EXERCISE INSTRUCTIONS: Compute how many lines in the entries below contain "lamp", and output nothing but the number.
[RECORDS PROVIDED Boundary: Start]
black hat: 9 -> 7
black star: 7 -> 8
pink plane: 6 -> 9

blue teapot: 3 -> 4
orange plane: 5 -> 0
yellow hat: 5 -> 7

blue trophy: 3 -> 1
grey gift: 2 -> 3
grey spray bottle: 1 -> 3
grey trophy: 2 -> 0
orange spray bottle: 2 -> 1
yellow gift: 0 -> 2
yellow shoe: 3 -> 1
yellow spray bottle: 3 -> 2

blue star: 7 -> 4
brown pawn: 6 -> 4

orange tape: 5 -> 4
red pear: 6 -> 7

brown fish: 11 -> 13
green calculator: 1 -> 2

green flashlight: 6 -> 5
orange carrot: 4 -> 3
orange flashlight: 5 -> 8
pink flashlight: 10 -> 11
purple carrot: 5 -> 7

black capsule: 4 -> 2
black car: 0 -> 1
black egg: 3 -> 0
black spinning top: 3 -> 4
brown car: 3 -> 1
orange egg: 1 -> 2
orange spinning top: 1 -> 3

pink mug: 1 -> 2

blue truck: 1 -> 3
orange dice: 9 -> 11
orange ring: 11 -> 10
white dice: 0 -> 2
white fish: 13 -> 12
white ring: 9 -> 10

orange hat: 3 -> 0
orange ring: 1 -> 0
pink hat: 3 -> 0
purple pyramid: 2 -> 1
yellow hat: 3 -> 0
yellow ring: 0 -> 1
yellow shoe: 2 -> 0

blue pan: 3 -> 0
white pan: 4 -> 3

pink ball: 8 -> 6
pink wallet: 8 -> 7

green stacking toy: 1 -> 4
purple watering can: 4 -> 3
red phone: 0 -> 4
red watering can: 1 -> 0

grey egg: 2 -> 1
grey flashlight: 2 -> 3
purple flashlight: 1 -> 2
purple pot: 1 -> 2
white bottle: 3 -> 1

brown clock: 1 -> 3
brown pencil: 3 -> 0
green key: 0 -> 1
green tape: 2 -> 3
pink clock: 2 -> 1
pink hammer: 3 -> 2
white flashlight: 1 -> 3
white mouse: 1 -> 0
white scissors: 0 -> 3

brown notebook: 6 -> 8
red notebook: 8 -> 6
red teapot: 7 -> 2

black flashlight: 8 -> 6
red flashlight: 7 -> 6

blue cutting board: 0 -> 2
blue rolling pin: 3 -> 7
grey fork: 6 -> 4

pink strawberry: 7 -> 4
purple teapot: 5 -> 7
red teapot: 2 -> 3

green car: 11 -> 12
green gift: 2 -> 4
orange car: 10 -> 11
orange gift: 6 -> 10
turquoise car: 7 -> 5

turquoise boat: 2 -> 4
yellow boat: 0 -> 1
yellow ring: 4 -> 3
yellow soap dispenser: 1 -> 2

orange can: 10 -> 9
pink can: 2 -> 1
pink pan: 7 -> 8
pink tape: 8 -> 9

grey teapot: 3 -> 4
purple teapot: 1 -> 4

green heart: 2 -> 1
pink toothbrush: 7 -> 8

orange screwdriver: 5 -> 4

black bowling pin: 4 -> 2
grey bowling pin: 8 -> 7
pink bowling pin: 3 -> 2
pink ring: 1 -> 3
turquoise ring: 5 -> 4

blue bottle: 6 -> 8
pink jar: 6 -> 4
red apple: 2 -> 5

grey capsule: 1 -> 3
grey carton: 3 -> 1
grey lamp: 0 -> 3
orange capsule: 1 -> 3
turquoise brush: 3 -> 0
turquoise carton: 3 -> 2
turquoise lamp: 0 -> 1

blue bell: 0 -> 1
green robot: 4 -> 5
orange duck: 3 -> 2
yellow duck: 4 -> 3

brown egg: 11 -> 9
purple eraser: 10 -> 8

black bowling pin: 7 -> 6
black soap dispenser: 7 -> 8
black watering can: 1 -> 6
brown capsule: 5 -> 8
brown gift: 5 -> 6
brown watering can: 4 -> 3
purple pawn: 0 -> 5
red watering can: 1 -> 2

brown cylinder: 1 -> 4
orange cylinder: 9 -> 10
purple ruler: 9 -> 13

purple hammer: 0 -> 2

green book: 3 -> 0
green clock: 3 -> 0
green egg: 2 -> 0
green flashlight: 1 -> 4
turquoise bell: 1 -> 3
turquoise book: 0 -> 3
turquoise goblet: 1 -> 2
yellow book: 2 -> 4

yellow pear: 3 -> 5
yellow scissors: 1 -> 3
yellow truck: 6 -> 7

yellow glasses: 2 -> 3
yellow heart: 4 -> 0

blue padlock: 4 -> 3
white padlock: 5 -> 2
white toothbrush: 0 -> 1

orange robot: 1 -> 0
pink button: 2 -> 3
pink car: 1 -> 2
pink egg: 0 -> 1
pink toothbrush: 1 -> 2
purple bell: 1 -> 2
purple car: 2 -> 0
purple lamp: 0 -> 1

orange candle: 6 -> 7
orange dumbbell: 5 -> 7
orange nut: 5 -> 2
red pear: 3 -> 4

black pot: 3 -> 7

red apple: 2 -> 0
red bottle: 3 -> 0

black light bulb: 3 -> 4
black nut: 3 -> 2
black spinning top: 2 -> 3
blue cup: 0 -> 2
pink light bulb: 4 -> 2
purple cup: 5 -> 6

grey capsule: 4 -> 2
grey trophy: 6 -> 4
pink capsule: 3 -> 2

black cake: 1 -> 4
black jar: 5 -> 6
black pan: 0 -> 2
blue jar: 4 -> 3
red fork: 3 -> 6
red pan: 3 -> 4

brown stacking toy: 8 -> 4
[RECORDS PROVIDED Boundary: End]
WRITTEN REPLY: 3